Description of the task: Will you output the entries below exactly, skipping every image they contain?
▬▬▬▬▬▬
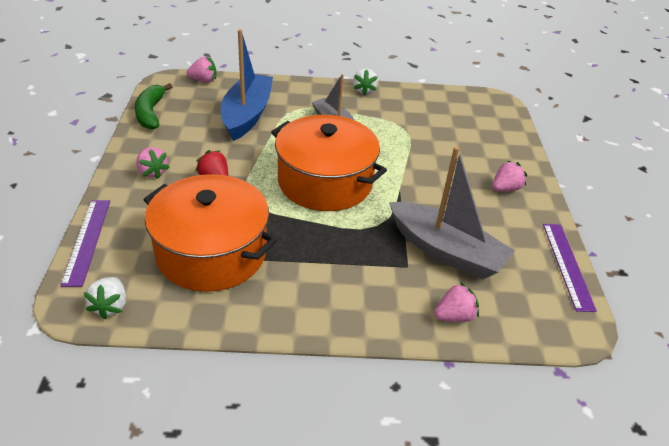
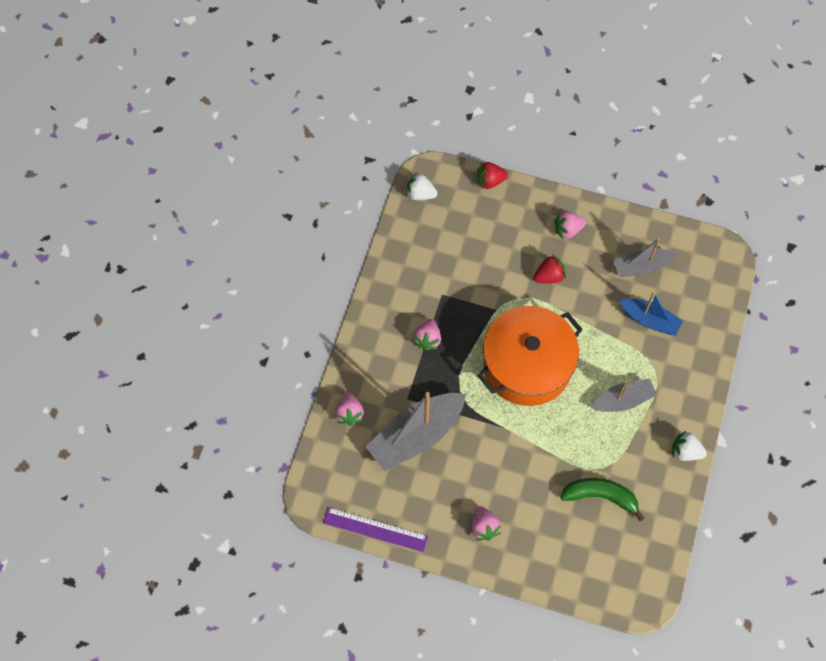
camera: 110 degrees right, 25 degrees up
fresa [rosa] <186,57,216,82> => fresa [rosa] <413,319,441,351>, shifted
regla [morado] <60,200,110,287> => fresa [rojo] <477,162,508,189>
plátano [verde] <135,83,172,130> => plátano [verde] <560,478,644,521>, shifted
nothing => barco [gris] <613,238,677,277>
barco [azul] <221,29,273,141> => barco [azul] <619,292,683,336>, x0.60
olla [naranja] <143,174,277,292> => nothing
▬▬▬▬▬▬
Output of the task:
camera: 110 degrees right, 25 degrees up
fresa [rosa] <186,57,216,82> => fresa [rosa] <413,319,441,351>, shifted
regla [morado] <60,200,110,287> => fresa [rojo] <477,162,508,189>
plátano [verde] <135,83,172,130> => plátano [verde] <560,478,644,521>, shifted
nothing => barco [gris] <613,238,677,277>
barco [azul] <221,29,273,141> => barco [azul] <619,292,683,336>, x0.60
olla [naranja] <143,174,277,292> => nothing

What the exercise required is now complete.